EXERCISE DIRECTIONS - Which lines of the entries contain the string "white"? Please find them and copy them.

Object position data:
Start of Block

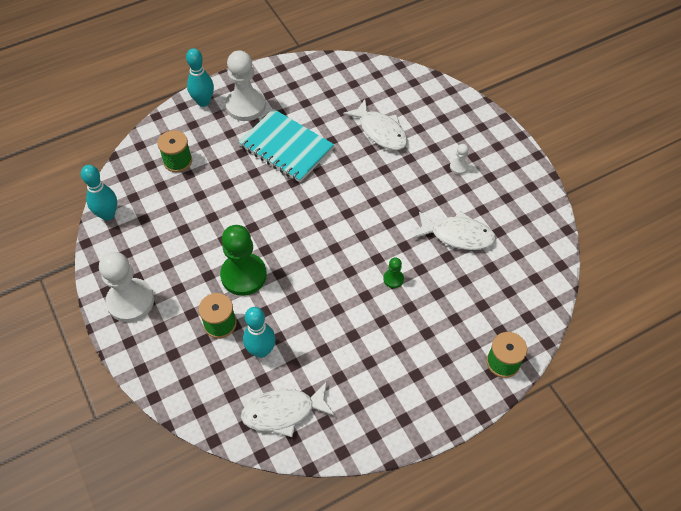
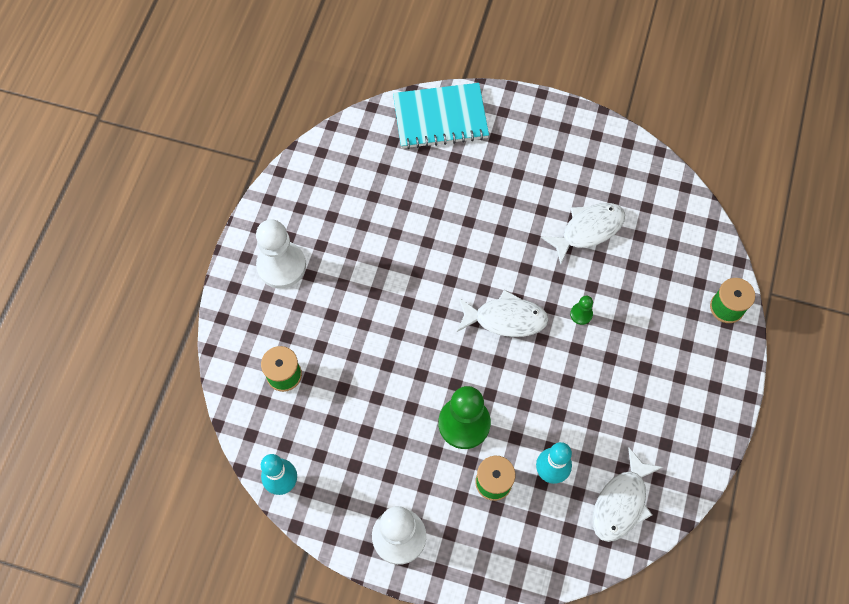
camera: 45 degrees left, 10 degrees up
turquoise bowling pin [186,48,214,107] -> none
turquoise notebook [239,109,334,182] -> turquoise notebook moved to [393,83,489,149]
white fish [343,99,408,150] -> white fish moved to [457,289,549,337]
white pawn [450,144,469,174] -> none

End of Block

ANSWER AREA -
white fish [343,99,408,150] -> white fish moved to [457,289,549,337]
white pawn [450,144,469,174] -> none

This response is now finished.